══ THE INPUT
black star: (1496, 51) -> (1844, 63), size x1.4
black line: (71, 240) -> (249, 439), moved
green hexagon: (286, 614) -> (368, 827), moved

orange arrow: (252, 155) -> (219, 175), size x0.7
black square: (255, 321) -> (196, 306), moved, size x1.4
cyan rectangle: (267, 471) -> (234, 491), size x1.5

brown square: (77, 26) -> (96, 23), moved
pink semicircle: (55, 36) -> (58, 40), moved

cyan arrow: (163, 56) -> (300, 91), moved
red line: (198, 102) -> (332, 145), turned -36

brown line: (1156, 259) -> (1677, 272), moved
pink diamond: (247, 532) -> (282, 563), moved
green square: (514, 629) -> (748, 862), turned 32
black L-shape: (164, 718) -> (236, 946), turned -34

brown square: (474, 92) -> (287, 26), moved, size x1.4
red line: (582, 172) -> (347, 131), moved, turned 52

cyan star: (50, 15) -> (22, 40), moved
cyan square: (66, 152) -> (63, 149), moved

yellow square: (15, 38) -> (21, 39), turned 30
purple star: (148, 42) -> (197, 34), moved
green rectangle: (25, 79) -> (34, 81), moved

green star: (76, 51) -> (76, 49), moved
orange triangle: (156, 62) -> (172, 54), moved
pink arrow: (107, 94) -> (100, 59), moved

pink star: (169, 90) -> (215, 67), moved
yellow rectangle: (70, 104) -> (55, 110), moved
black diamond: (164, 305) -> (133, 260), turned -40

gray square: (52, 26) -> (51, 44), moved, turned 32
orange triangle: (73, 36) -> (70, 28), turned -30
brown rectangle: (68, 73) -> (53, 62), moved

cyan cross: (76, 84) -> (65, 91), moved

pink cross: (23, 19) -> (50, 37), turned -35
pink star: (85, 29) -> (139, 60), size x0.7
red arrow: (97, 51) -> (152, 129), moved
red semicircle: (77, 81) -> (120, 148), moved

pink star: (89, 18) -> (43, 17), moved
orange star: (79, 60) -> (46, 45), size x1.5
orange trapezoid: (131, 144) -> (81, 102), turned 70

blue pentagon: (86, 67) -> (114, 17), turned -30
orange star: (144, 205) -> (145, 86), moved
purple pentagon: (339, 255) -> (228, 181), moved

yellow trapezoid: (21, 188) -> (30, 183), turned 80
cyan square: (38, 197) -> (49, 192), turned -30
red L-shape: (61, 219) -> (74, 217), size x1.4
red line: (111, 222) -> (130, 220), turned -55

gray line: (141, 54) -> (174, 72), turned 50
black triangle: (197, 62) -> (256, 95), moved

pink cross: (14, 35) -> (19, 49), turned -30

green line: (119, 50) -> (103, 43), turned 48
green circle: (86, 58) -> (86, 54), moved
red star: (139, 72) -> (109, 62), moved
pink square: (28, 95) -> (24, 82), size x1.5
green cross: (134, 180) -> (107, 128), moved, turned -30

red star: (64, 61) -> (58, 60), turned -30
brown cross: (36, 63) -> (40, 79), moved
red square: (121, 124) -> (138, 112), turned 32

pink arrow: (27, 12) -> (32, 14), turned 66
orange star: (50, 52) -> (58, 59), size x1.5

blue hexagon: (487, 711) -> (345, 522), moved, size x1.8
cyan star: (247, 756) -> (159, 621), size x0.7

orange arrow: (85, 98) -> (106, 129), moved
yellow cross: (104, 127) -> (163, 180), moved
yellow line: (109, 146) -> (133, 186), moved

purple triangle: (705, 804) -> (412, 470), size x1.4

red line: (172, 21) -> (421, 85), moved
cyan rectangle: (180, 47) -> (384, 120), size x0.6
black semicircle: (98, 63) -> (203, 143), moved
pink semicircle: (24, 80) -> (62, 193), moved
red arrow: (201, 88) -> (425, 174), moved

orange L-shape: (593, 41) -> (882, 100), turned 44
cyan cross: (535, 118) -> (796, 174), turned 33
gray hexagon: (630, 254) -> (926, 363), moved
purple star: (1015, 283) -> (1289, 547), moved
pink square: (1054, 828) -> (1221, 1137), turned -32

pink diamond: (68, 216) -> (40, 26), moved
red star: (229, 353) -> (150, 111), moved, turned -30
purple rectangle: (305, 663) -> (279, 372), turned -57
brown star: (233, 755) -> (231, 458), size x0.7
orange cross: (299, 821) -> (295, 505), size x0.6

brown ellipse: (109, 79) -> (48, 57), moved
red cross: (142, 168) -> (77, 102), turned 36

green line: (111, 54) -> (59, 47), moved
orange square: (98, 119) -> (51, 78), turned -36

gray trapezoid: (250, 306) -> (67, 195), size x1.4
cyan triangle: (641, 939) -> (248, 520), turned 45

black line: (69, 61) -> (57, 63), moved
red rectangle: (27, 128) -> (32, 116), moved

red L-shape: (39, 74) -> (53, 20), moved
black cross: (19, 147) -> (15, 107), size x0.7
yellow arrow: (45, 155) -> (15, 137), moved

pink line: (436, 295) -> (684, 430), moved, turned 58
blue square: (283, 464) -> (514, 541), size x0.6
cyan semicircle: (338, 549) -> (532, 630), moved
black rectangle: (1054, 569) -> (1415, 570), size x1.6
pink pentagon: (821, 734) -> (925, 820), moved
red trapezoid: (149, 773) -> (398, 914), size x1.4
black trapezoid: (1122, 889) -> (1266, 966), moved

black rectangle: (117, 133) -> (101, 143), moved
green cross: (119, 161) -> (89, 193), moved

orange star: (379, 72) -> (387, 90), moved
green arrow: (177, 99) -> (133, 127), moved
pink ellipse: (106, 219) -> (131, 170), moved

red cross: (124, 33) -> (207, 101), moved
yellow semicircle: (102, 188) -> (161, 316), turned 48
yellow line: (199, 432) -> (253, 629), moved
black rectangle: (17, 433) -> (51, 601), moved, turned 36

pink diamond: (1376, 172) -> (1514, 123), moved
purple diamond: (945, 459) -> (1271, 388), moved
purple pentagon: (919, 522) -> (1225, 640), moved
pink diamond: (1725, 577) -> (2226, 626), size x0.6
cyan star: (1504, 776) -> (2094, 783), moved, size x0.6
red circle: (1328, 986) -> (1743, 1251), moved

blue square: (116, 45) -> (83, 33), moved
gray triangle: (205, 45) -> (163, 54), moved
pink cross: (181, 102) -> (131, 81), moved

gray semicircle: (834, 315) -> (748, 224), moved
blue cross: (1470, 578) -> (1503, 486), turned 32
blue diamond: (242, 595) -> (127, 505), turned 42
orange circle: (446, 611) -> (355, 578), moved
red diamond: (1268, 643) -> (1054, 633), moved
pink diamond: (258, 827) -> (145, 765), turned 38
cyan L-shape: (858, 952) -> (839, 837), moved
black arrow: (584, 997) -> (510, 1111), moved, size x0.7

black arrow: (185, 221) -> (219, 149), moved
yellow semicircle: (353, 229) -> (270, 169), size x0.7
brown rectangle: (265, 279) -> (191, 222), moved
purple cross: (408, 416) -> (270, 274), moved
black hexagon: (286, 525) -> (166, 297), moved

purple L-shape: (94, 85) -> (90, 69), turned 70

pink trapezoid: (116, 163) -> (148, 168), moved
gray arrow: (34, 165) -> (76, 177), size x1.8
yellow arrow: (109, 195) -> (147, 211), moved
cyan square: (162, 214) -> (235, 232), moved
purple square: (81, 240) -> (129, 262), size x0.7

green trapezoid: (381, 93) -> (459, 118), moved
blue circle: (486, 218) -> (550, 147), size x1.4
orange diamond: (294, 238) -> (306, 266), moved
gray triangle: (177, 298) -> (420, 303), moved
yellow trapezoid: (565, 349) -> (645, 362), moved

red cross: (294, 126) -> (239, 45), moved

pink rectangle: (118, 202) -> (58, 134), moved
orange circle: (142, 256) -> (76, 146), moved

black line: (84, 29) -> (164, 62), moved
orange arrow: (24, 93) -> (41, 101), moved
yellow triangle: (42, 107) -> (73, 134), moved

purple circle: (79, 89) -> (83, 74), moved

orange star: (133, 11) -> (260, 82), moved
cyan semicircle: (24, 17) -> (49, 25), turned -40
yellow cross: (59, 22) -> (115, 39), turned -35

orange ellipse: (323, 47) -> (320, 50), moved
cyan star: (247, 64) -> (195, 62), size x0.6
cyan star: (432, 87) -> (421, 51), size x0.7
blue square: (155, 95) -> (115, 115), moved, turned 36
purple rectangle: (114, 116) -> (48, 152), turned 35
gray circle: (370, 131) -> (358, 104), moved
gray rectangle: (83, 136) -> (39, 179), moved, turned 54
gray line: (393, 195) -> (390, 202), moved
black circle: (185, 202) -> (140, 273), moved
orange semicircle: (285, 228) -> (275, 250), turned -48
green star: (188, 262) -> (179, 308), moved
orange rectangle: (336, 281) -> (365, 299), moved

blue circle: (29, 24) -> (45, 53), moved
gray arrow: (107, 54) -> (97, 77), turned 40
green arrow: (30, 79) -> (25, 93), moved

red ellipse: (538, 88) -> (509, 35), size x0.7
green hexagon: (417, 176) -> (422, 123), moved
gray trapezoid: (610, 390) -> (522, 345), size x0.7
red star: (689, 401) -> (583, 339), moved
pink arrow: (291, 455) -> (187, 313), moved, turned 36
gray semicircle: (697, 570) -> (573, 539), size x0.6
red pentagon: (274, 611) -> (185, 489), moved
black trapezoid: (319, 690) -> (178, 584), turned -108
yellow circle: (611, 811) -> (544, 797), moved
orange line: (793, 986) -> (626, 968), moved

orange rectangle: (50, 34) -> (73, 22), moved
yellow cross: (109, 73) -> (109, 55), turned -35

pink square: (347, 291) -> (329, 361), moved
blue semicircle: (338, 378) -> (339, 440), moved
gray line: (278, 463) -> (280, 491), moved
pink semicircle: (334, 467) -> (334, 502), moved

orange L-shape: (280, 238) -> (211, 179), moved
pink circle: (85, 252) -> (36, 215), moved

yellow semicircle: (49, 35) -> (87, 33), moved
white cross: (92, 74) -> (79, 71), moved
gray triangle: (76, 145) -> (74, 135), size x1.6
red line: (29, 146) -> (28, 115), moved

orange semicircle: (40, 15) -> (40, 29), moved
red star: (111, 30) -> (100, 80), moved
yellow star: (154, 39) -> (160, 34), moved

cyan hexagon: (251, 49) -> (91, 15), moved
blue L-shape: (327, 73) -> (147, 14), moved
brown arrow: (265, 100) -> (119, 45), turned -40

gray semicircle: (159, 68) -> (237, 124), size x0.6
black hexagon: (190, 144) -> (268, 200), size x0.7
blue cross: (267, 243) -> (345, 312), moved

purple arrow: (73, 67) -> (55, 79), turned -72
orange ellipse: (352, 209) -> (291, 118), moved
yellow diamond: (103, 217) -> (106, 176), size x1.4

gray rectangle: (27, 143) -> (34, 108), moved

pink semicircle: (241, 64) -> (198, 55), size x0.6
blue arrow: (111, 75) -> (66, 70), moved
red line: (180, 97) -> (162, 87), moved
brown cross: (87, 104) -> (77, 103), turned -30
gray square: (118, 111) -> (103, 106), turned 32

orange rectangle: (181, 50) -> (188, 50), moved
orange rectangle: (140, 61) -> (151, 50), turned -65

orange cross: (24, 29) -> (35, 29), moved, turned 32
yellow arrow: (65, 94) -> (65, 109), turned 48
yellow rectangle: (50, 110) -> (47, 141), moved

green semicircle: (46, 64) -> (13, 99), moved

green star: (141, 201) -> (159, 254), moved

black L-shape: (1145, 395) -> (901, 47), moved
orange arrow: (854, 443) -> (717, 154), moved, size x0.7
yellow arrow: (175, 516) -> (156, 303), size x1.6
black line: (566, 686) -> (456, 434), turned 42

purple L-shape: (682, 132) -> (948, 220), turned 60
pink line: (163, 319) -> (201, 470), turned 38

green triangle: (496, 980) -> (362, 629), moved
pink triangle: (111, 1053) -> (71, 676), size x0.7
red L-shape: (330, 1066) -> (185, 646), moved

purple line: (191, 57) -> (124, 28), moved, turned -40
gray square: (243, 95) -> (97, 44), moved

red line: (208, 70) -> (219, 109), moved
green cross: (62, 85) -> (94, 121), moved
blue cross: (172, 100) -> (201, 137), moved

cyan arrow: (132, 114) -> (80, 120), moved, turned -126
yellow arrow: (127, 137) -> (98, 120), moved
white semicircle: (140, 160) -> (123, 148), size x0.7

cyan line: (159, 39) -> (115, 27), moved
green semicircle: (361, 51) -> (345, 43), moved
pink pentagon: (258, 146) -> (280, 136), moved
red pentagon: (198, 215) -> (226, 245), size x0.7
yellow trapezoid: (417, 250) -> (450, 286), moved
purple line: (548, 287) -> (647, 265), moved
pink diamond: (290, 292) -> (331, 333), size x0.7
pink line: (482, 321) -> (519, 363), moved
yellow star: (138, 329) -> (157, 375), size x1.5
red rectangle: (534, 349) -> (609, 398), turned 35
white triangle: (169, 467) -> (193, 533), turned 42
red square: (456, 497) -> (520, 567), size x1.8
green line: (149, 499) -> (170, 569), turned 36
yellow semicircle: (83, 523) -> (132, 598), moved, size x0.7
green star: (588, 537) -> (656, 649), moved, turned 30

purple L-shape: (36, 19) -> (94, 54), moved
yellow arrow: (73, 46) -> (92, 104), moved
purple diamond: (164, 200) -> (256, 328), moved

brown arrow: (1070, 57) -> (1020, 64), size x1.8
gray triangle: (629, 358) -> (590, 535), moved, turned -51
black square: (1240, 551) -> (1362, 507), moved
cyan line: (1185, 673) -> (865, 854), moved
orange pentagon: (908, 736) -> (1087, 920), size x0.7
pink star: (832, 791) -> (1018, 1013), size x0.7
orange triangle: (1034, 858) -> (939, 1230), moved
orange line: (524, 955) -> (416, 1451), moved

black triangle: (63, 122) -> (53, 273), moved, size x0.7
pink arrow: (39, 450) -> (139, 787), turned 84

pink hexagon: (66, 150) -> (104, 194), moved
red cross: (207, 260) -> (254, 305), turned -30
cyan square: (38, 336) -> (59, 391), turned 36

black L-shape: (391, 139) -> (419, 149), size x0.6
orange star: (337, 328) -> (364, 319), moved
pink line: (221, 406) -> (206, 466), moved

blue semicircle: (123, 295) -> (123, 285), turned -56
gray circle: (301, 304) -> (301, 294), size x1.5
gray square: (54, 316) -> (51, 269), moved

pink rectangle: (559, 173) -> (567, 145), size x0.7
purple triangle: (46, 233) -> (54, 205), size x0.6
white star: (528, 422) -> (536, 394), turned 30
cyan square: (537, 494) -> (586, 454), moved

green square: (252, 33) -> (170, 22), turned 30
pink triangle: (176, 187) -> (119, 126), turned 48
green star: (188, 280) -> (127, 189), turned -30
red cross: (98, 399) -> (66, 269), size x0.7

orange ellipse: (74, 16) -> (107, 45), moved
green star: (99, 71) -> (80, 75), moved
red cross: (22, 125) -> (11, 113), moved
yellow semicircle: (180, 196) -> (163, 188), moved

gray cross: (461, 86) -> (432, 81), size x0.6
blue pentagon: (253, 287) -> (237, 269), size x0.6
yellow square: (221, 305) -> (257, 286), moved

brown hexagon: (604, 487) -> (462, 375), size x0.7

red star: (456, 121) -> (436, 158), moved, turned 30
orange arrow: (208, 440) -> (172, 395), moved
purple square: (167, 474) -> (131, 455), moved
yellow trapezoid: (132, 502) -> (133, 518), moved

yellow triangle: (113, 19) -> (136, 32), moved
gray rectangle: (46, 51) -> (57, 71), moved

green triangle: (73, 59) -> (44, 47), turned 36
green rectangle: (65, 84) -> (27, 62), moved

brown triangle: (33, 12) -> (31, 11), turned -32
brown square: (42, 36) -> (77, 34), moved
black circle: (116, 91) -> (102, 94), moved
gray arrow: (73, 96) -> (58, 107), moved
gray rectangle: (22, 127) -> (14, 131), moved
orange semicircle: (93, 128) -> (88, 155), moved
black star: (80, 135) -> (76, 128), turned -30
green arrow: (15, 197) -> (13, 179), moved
════
» WORK TO BE COMPLETED
Please make an exact copy of the lines above from the line with "white triangle: (169, 467)" through the line with "orange line: (524, 955) -> (416, 1451), moved", both ends included.

» ANSWER TO THIS EXERCISE
white triangle: (169, 467) -> (193, 533), turned 42
red square: (456, 497) -> (520, 567), size x1.8
green line: (149, 499) -> (170, 569), turned 36
yellow semicircle: (83, 523) -> (132, 598), moved, size x0.7
green star: (588, 537) -> (656, 649), moved, turned 30

purple L-shape: (36, 19) -> (94, 54), moved
yellow arrow: (73, 46) -> (92, 104), moved
purple diamond: (164, 200) -> (256, 328), moved

brown arrow: (1070, 57) -> (1020, 64), size x1.8
gray triangle: (629, 358) -> (590, 535), moved, turned -51
black square: (1240, 551) -> (1362, 507), moved
cyan line: (1185, 673) -> (865, 854), moved
orange pentagon: (908, 736) -> (1087, 920), size x0.7
pink star: (832, 791) -> (1018, 1013), size x0.7
orange triangle: (1034, 858) -> (939, 1230), moved
orange line: (524, 955) -> (416, 1451), moved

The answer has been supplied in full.